- Work instruction
When the line containing "BZ1: buzzer 3V" appears in the entries below, begin printing there and stop after the line containing "R11: 1.6k (N011, VCC) -> 1.6k (COM, N011)"; print each of those lines exactly and no other line.

- Data listing
□ □ □ □ □

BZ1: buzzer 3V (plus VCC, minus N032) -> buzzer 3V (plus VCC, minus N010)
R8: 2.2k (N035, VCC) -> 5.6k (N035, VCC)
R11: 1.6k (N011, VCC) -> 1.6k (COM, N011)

□ □ □ □ □

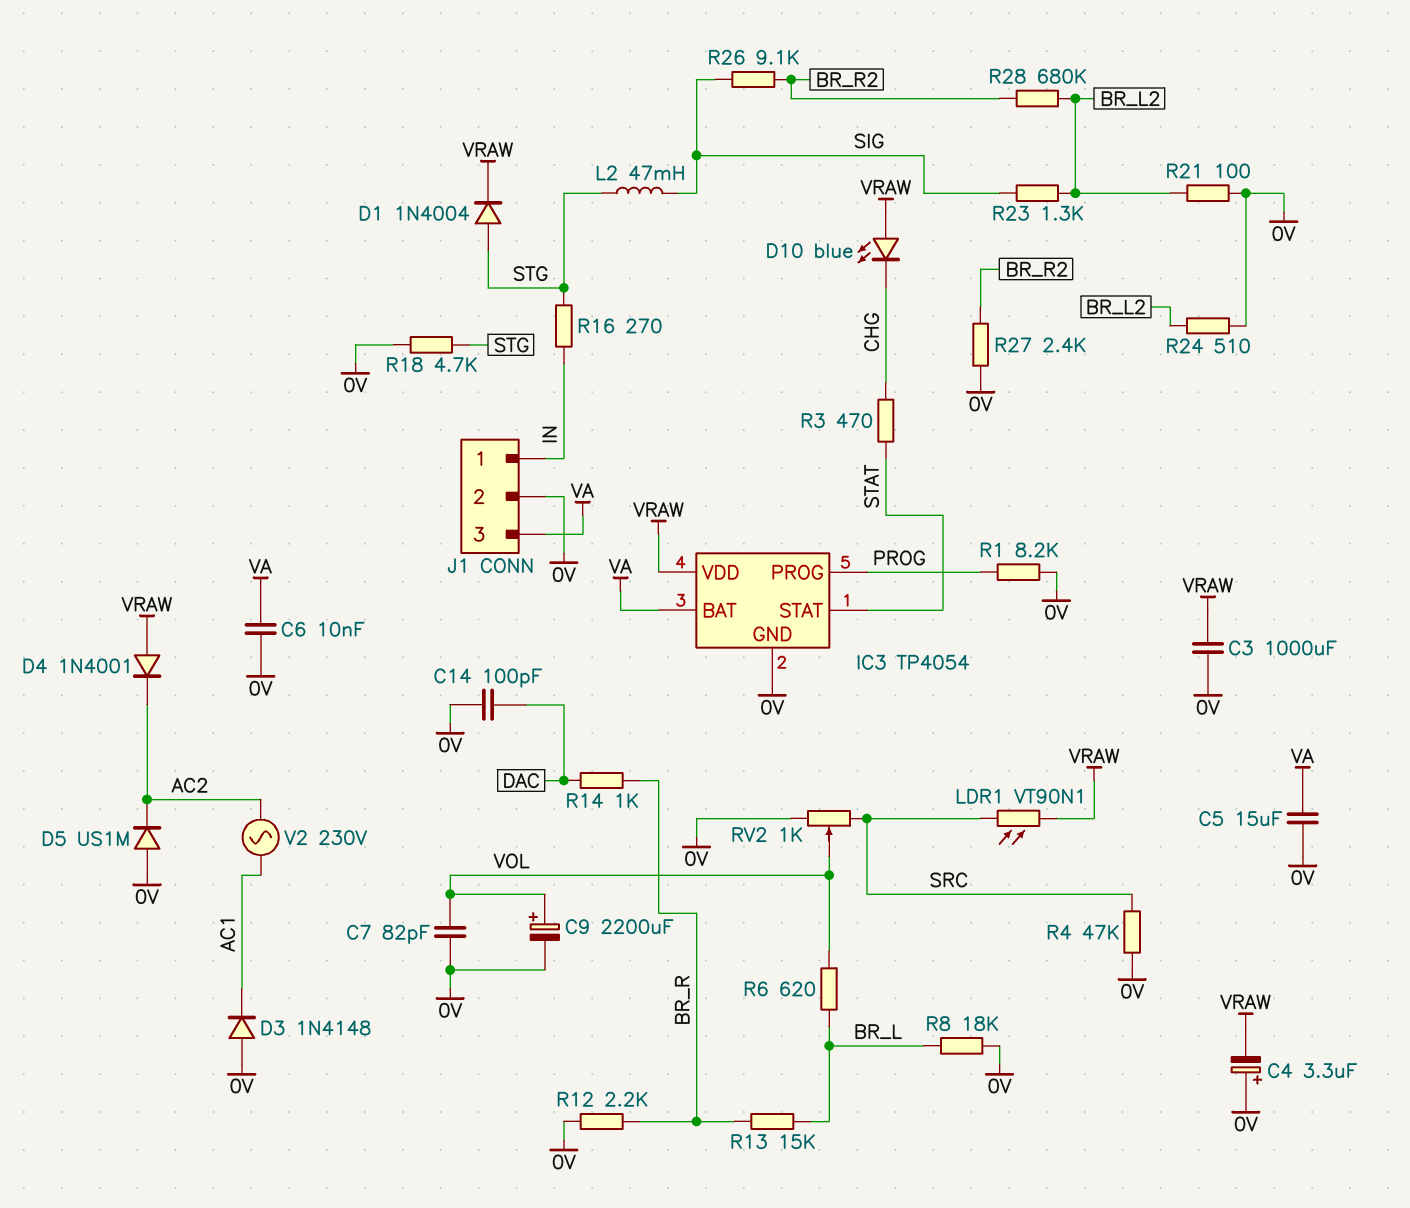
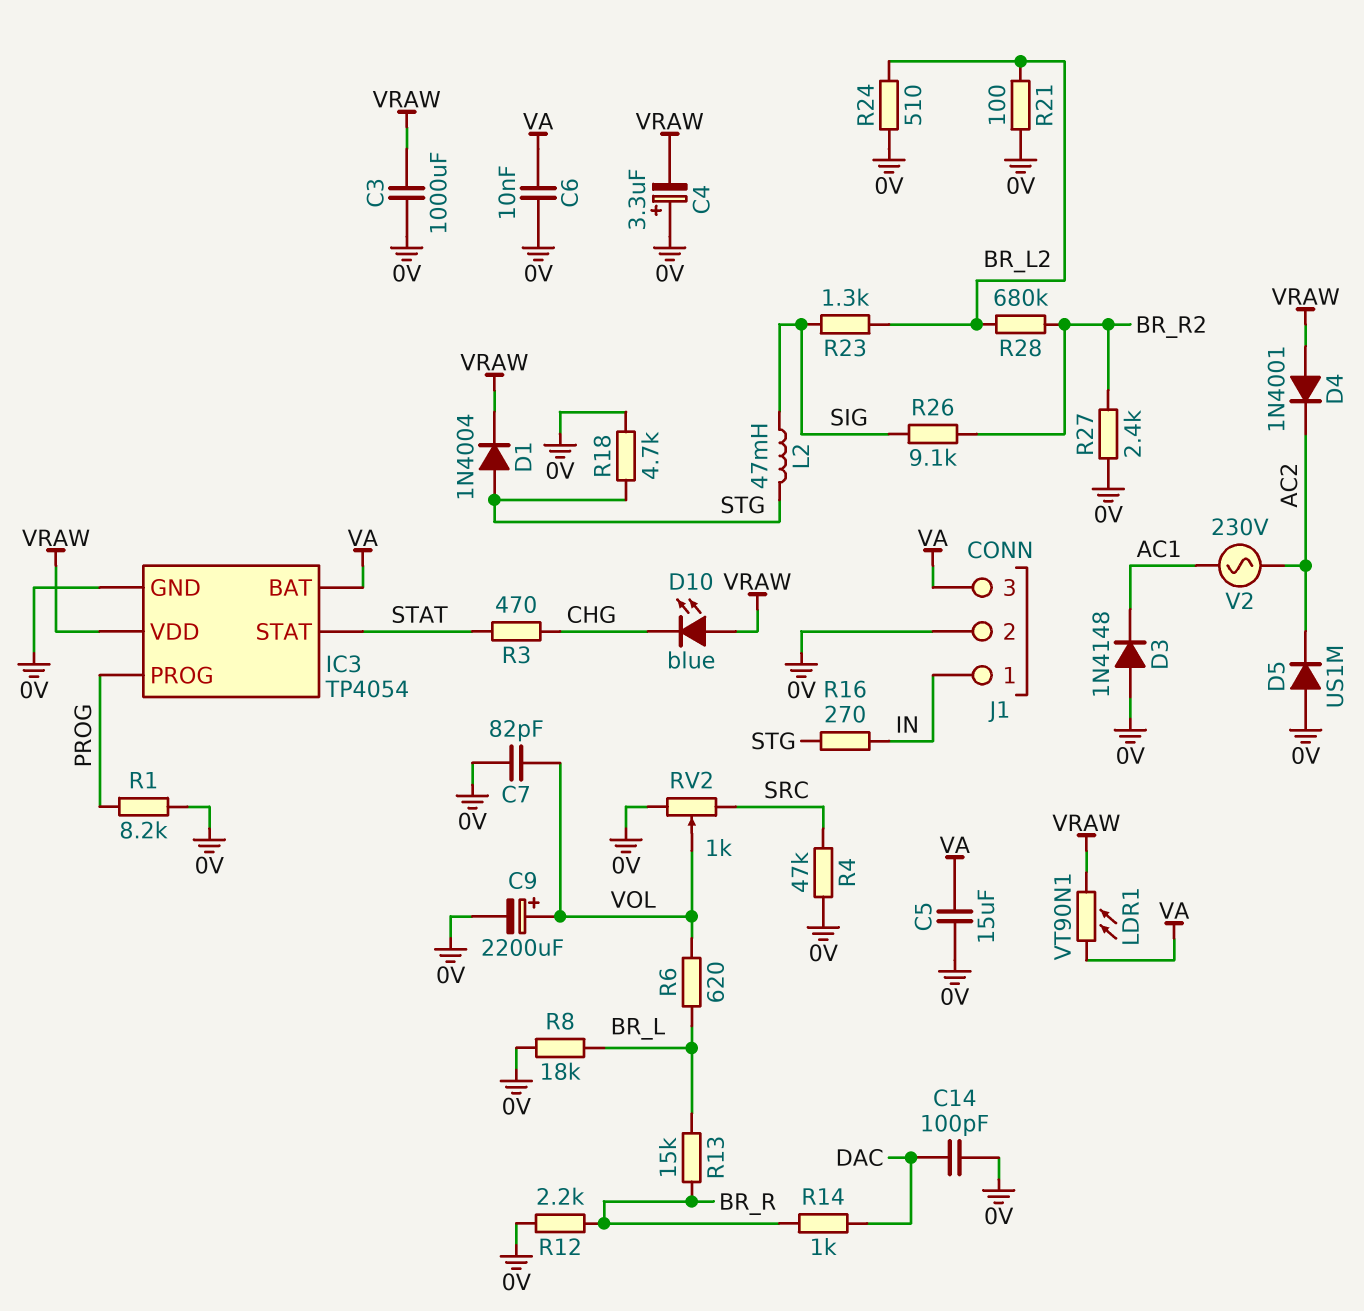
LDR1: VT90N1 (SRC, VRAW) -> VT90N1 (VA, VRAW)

□ □ □ □ □

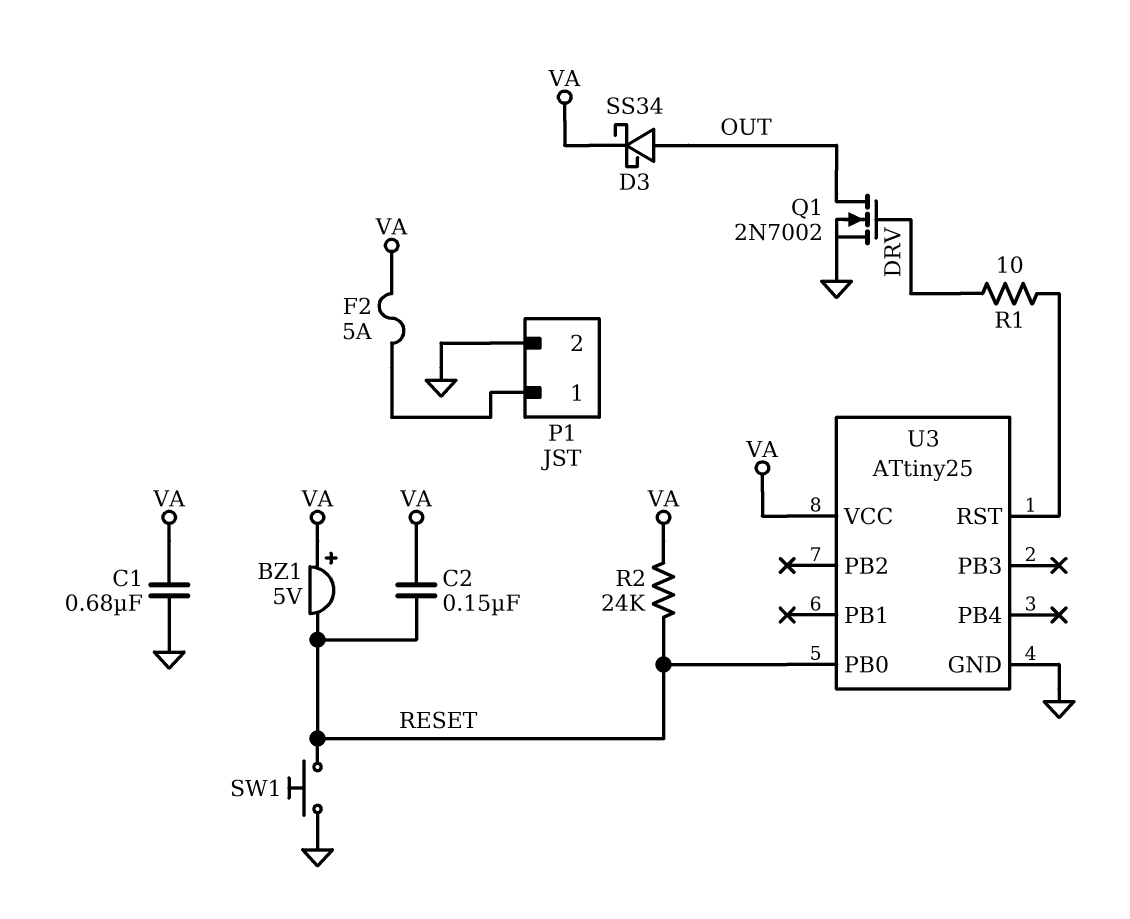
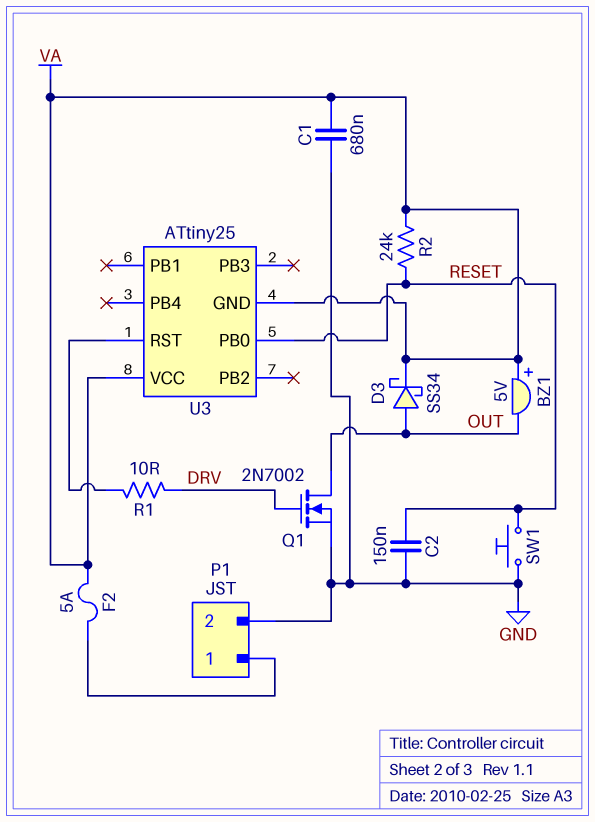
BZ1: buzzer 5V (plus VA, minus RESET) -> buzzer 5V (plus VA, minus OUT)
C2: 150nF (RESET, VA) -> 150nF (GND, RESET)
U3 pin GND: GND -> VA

□ □ □ □ □

- Solution below
BZ1: buzzer 3V (plus VCC, minus N032) -> buzzer 3V (plus VCC, minus N010)
R8: 2.2k (N035, VCC) -> 5.6k (N035, VCC)
R11: 1.6k (N011, VCC) -> 1.6k (COM, N011)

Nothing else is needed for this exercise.